§ **Required work**:
When you answer, give every record back exactly as written.

(Stored data entries)
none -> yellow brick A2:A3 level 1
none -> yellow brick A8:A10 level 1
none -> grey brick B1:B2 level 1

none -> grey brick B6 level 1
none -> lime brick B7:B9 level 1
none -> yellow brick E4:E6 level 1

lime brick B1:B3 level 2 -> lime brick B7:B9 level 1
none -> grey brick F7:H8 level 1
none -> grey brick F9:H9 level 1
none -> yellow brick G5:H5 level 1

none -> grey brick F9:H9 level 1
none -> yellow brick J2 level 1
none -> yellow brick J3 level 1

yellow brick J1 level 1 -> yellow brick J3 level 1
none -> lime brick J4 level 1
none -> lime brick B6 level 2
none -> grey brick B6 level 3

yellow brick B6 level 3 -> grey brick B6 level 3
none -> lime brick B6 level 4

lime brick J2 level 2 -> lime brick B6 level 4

§ **The completed task**:
none -> yellow brick A2:A3 level 1
none -> yellow brick A8:A10 level 1
none -> grey brick B1:B2 level 1

none -> grey brick B6 level 1
none -> lime brick B7:B9 level 1
none -> yellow brick E4:E6 level 1

lime brick B1:B3 level 2 -> lime brick B7:B9 level 1
none -> grey brick F7:H8 level 1
none -> grey brick F9:H9 level 1
none -> yellow brick G5:H5 level 1

none -> grey brick F9:H9 level 1
none -> yellow brick J2 level 1
none -> yellow brick J3 level 1

yellow brick J1 level 1 -> yellow brick J3 level 1
none -> lime brick J4 level 1
none -> lime brick B6 level 2
none -> grey brick B6 level 3

yellow brick B6 level 3 -> grey brick B6 level 3
none -> lime brick B6 level 4

lime brick J2 level 2 -> lime brick B6 level 4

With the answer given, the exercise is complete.